___ GIVEN DATA

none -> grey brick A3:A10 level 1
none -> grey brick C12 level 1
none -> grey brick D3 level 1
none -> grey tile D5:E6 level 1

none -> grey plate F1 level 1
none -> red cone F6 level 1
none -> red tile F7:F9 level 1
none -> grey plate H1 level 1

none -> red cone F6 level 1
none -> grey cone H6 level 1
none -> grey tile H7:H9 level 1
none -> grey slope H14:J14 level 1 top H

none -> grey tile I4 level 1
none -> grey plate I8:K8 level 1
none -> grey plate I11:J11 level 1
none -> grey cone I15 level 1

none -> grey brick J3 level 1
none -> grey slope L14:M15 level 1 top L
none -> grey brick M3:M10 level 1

______

• DIRECTIONS FOR THIS TASK:
If the word "slope" is on a line above, return that line.

• EXERCISE RESULT:
none -> grey slope H14:J14 level 1 top H
none -> grey slope L14:M15 level 1 top L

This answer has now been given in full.